EXERCISE DIRECTIONS » Copy the lines exactly. Begin at the first line of the data and stop after the line with "pink brush [812,210,866,266]".

***** RECORDS FOR THE TASK *****

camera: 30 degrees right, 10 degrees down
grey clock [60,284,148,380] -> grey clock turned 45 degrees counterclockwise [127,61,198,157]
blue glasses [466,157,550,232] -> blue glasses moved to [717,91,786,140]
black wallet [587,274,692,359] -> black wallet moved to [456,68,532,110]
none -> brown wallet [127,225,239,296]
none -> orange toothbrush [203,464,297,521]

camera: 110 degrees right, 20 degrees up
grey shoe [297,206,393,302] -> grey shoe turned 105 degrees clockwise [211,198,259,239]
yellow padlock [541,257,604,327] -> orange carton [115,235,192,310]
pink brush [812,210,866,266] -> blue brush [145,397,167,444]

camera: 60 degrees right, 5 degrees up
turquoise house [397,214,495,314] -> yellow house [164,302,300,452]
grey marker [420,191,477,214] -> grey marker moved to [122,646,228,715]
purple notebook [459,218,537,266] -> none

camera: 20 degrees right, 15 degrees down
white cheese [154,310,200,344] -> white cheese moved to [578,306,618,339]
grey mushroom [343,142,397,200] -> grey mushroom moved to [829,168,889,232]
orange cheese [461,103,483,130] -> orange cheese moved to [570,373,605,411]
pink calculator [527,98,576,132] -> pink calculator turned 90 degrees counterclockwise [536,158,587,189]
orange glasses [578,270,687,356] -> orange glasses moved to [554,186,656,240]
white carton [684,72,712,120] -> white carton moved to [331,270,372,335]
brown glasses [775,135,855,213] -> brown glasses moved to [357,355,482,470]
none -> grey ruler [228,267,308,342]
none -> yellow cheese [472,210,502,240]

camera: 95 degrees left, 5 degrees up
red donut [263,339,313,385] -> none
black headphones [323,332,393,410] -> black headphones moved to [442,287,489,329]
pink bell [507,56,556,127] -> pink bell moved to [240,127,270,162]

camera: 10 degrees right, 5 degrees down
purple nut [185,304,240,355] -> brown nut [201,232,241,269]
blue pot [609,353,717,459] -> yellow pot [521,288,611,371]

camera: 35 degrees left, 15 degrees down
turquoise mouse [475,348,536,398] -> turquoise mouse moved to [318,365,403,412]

*****

ANSWER TO THIS PROBLEM »
camera: 30 degrees right, 10 degrees down
grey clock [60,284,148,380] -> grey clock turned 45 degrees counterclockwise [127,61,198,157]
blue glasses [466,157,550,232] -> blue glasses moved to [717,91,786,140]
black wallet [587,274,692,359] -> black wallet moved to [456,68,532,110]
none -> brown wallet [127,225,239,296]
none -> orange toothbrush [203,464,297,521]

camera: 110 degrees right, 20 degrees up
grey shoe [297,206,393,302] -> grey shoe turned 105 degrees clockwise [211,198,259,239]
yellow padlock [541,257,604,327] -> orange carton [115,235,192,310]
pink brush [812,210,866,266] -> blue brush [145,397,167,444]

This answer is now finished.